» **Exercise aim**
Word for word, repeat the data; no picture should appear in the result.

┌──

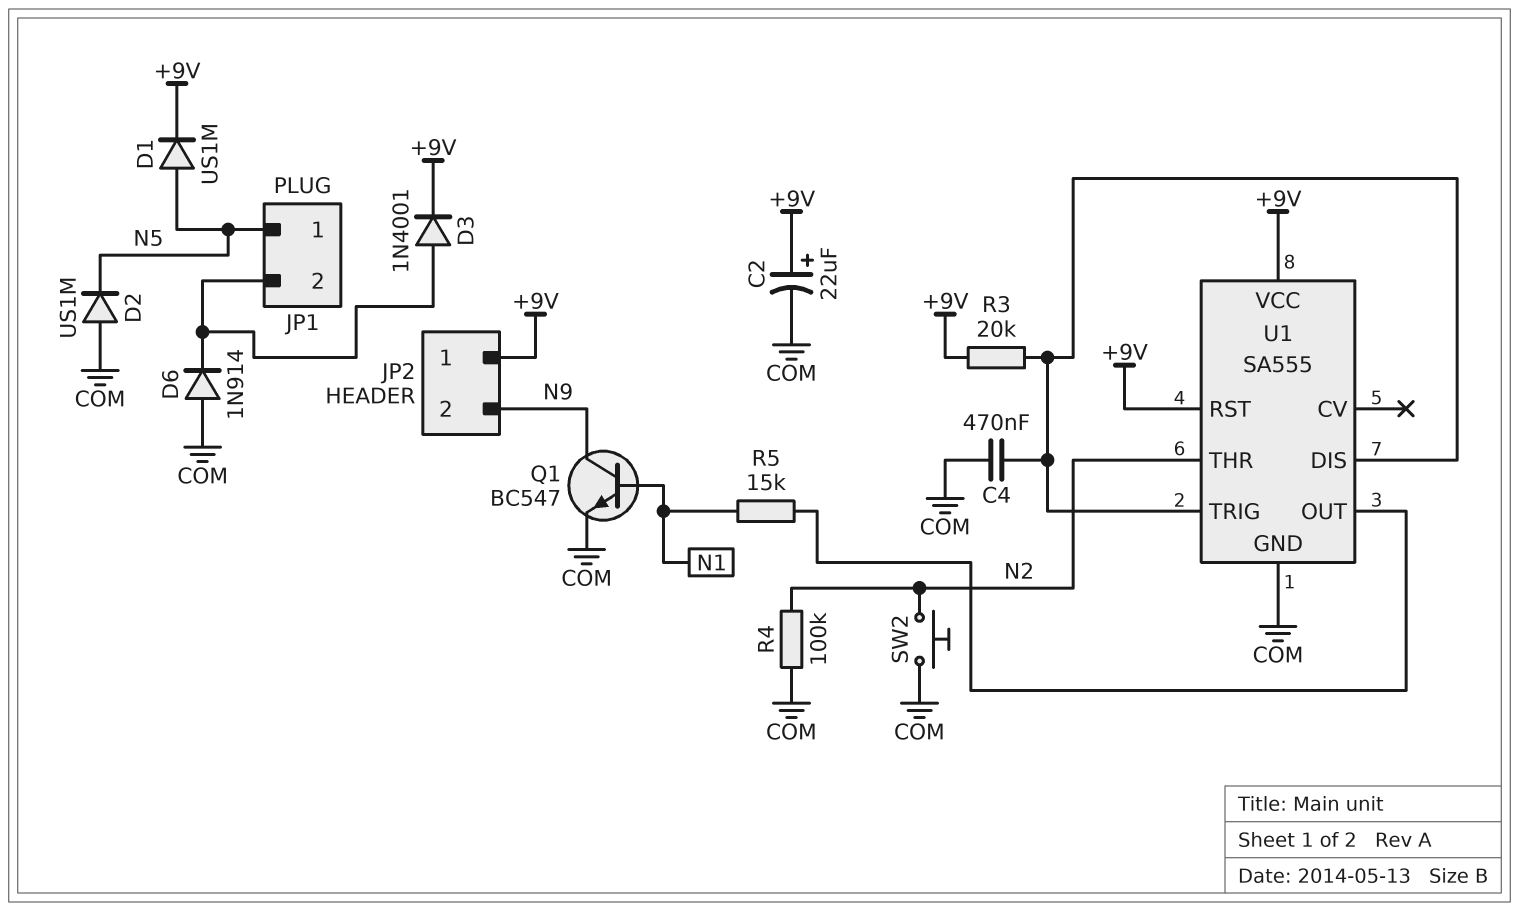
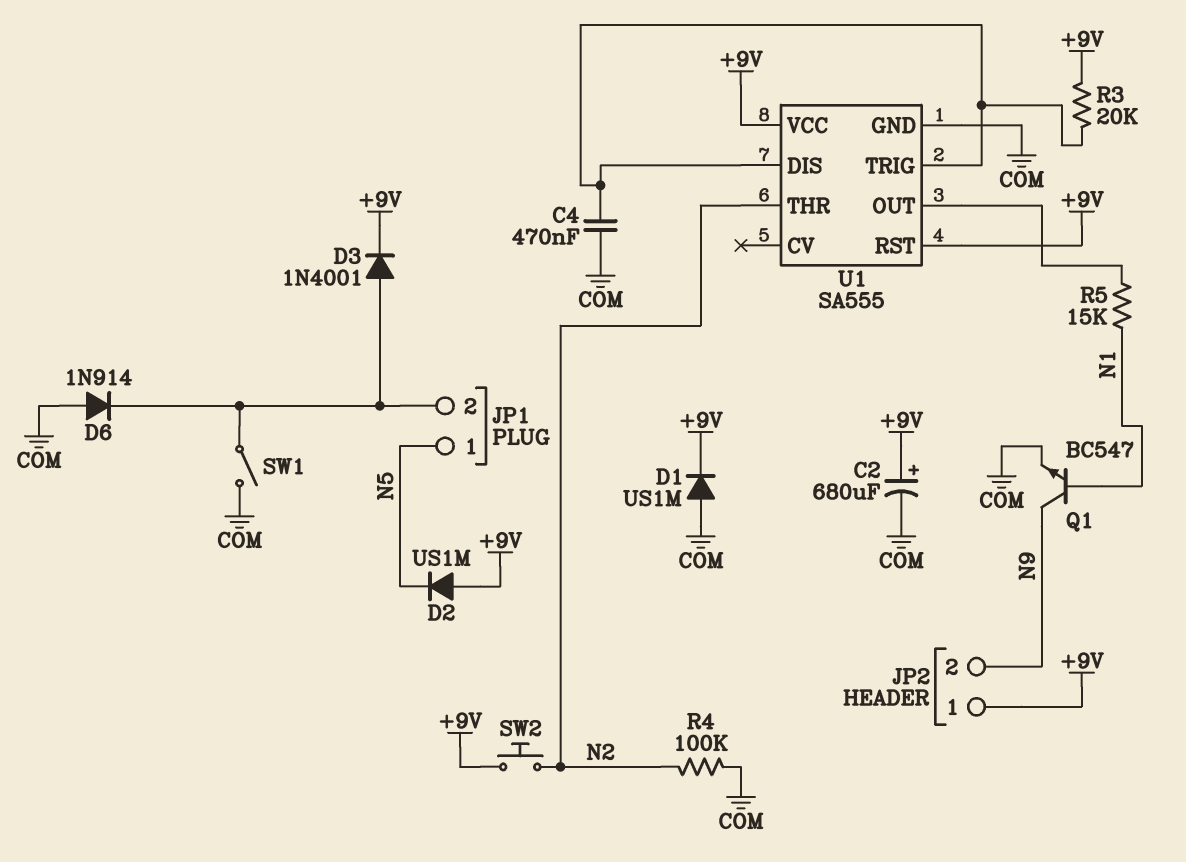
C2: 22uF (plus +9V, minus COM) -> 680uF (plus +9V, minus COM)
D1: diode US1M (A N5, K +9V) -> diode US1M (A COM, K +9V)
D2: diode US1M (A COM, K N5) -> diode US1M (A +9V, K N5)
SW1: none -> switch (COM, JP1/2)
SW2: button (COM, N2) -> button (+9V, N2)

└──

» **Task result**
C2: 22uF (plus +9V, minus COM) -> 680uF (plus +9V, minus COM)
D1: diode US1M (A N5, K +9V) -> diode US1M (A COM, K +9V)
D2: diode US1M (A COM, K N5) -> diode US1M (A +9V, K N5)
SW1: none -> switch (COM, JP1/2)
SW2: button (COM, N2) -> button (+9V, N2)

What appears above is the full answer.